Colored object listings:
◇ ◇ ◇ ◇ ◇

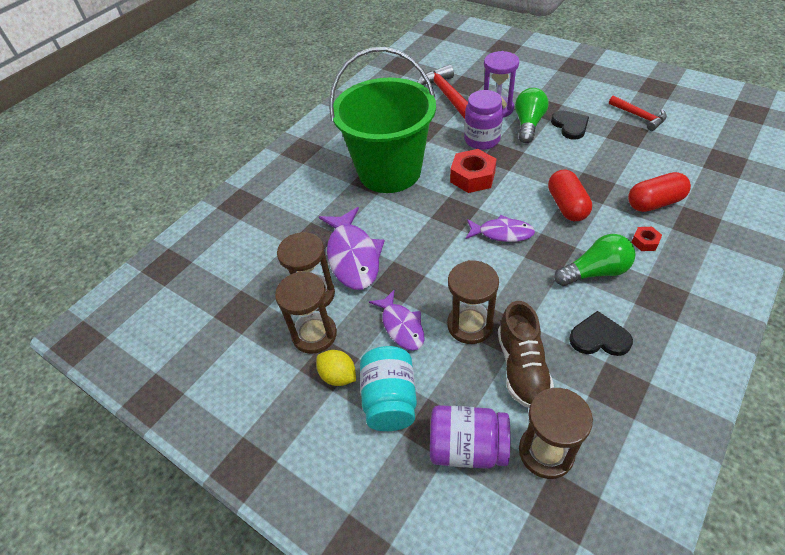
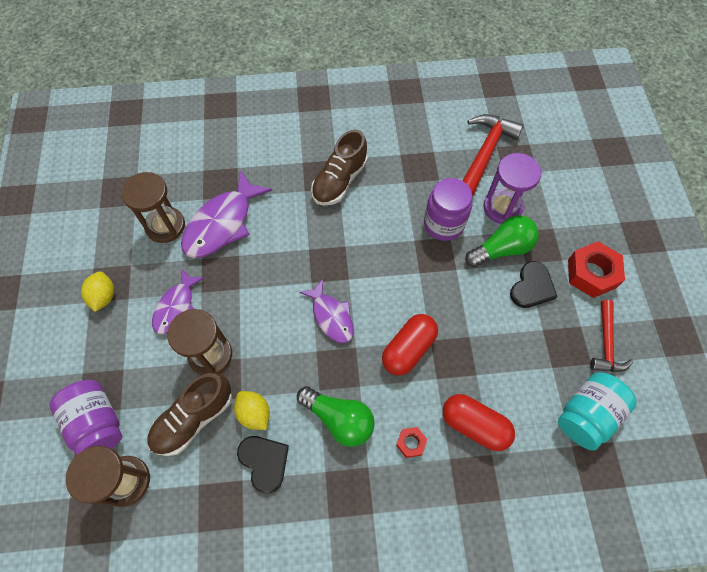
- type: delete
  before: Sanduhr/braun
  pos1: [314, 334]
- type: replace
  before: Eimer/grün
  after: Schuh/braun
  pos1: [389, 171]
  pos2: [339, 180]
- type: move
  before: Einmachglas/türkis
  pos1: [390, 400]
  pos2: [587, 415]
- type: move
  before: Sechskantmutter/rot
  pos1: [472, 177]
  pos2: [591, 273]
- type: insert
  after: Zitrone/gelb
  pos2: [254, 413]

◇ ◇ ◇ ◇ ◇

Aim of the task -> Starting with the line that contains "before: Eimer/grün", copy each line through the end of the data exactly, and leave out all earlier lines.

Exercise response ->
  before: Eimer/grün
  after: Schuh/braun
  pos1: [389, 171]
  pos2: [339, 180]
- type: move
  before: Einmachglas/türkis
  pos1: [390, 400]
  pos2: [587, 415]
- type: move
  before: Sechskantmutter/rot
  pos1: [472, 177]
  pos2: [591, 273]
- type: insert
  after: Zitrone/gelb
  pos2: [254, 413]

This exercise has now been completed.